┌──

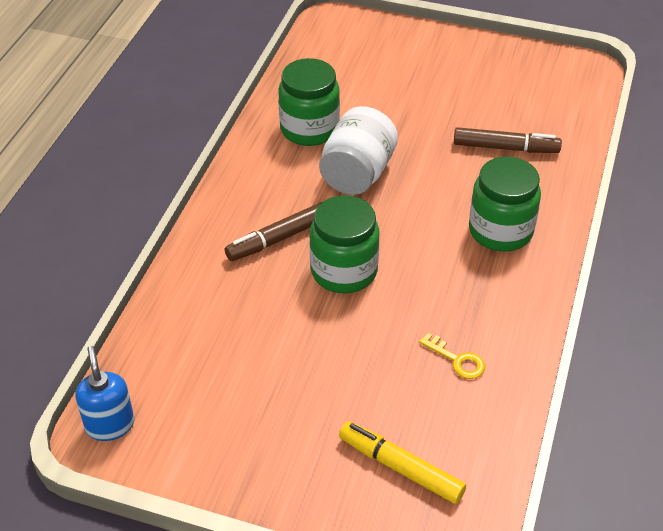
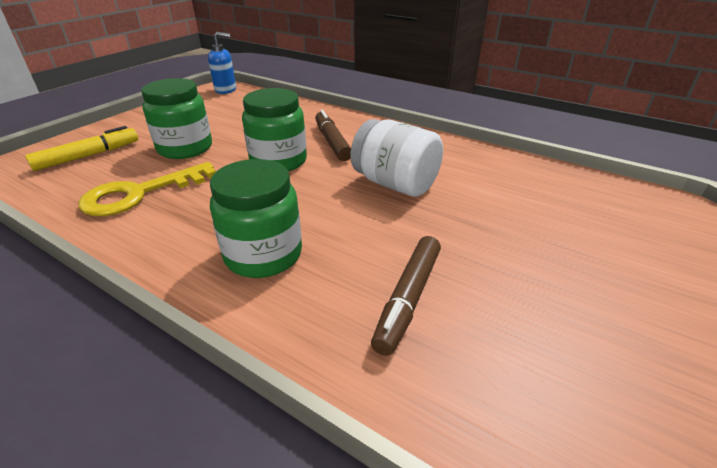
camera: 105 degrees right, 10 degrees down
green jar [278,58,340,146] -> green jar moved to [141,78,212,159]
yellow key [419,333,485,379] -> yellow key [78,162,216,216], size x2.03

└──

EXERCISE GOAL: Return the listing above in an exact copy that leaves out the images.

SOLUTION FOR THIS TASK:
camera: 105 degrees right, 10 degrees down
green jar [278,58,340,146] -> green jar moved to [141,78,212,159]
yellow key [419,333,485,379] -> yellow key [78,162,216,216], size x2.03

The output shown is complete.